* [Problem]:
From the data that follows, set down exactly the lines from the one with "[(165,50),(111,111),(157,150),(211,91),(165,50)]" through the one with "[(419,93),(395,120),(403,127),(427,100),(419,93)]", counting both. Pictures stay out.

Stored data:

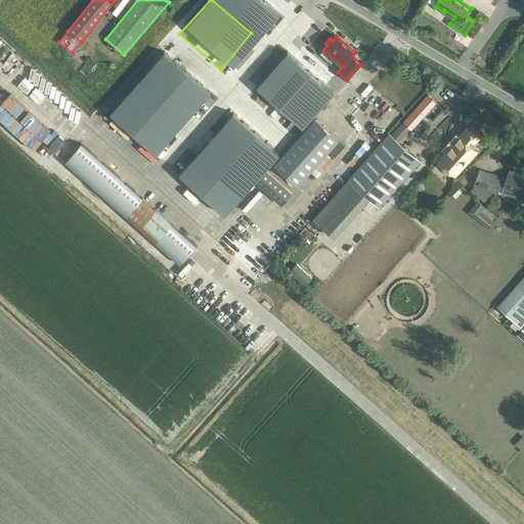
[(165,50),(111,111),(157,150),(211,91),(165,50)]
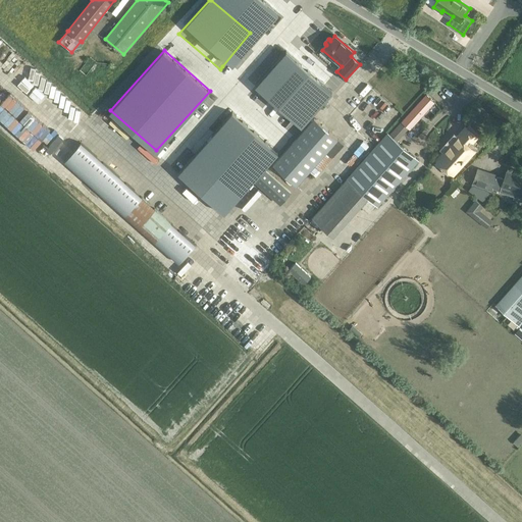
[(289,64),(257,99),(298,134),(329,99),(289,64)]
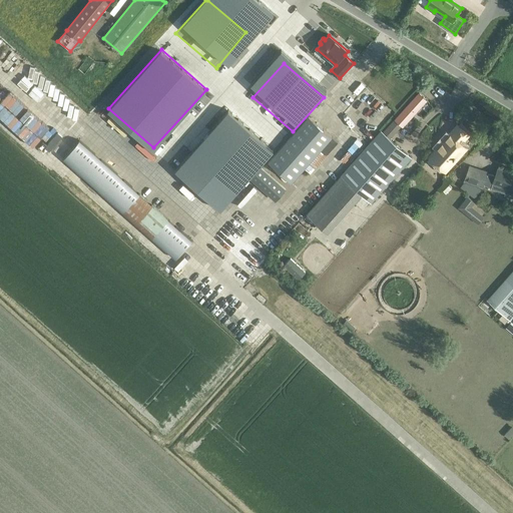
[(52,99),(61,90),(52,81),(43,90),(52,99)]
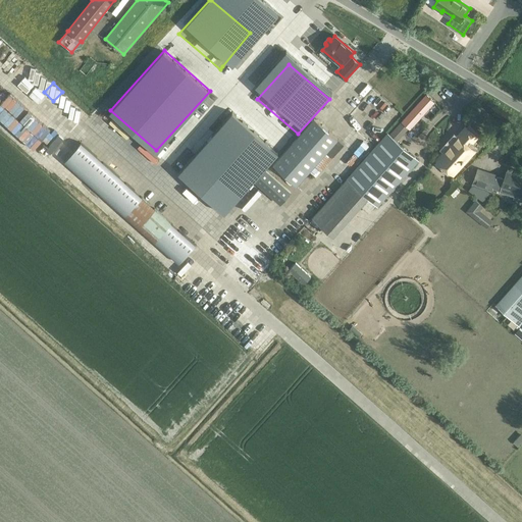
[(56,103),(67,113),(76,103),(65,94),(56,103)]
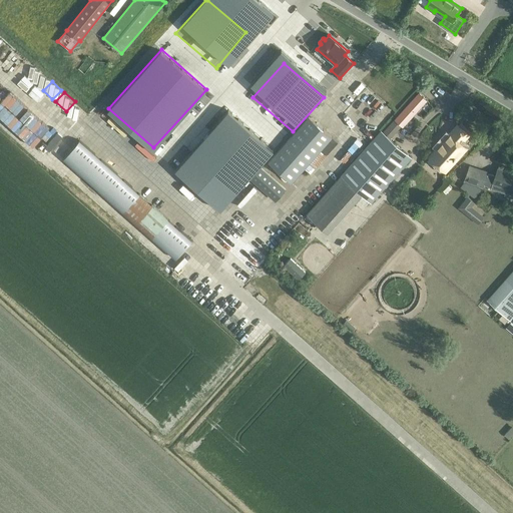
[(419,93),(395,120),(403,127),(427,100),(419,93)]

--

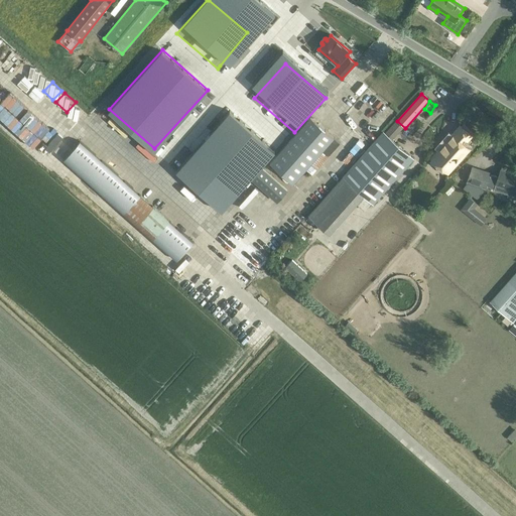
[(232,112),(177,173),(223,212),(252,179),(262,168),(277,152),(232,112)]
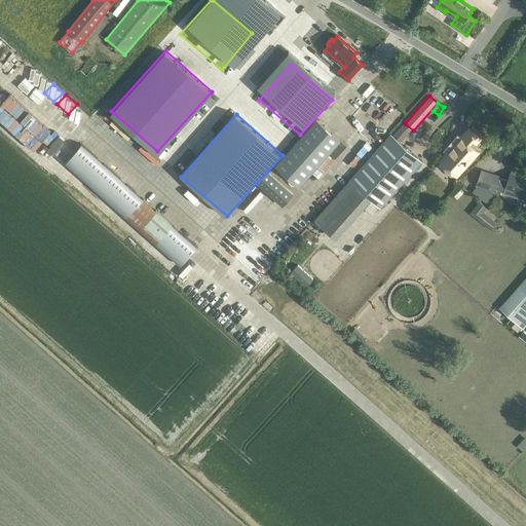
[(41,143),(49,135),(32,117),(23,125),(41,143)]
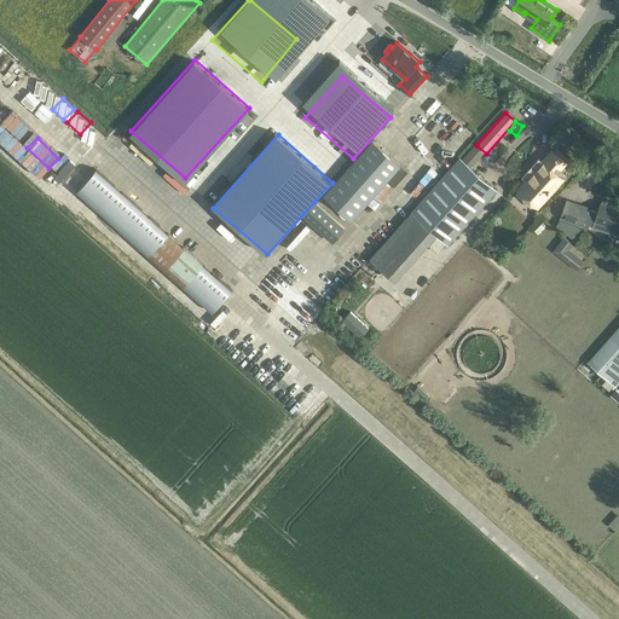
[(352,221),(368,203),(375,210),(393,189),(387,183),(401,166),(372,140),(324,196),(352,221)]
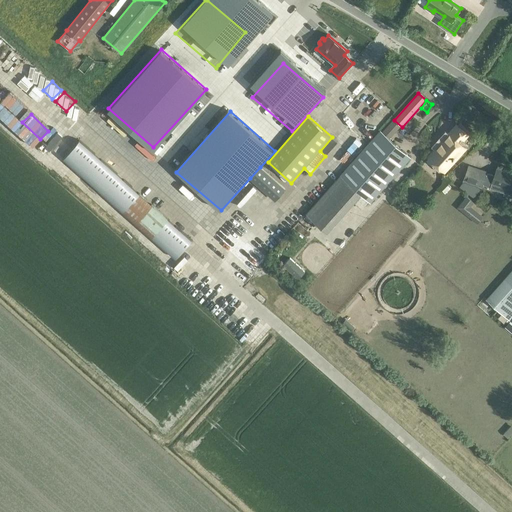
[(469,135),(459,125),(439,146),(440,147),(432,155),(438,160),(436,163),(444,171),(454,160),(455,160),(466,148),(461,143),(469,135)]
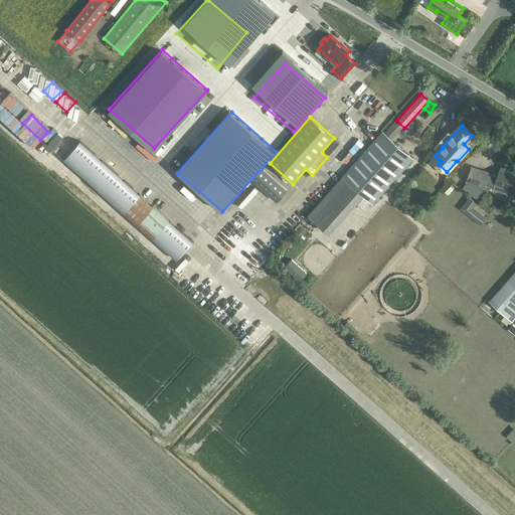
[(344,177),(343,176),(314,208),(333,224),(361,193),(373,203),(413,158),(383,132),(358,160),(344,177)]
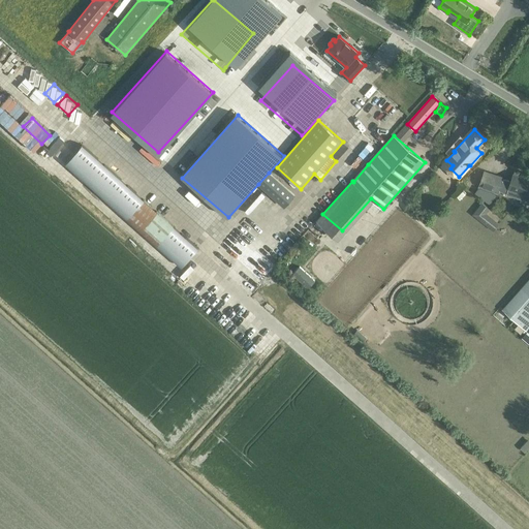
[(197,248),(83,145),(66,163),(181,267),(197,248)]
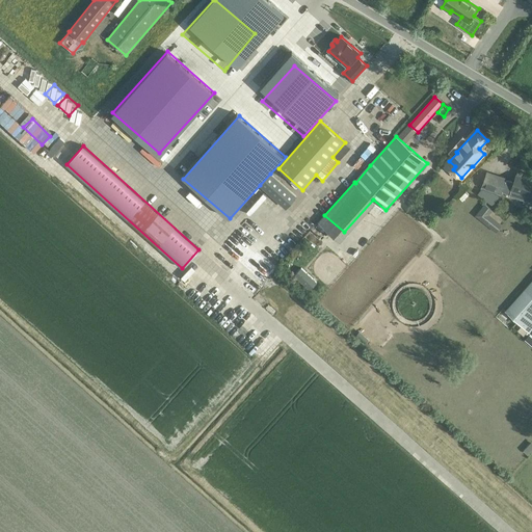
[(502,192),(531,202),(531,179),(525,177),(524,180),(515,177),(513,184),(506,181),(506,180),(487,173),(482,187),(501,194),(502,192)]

* [Solution to this exercise]:
[(165,50),(111,111),(157,150),(211,91),(165,50)]
[(289,64),(257,99),(298,134),(329,99),(289,64)]
[(52,99),(61,90),(52,81),(43,90),(52,99)]
[(56,103),(67,113),(76,103),(65,94),(56,103)]
[(419,93),(395,120),(403,127),(427,100),(419,93)]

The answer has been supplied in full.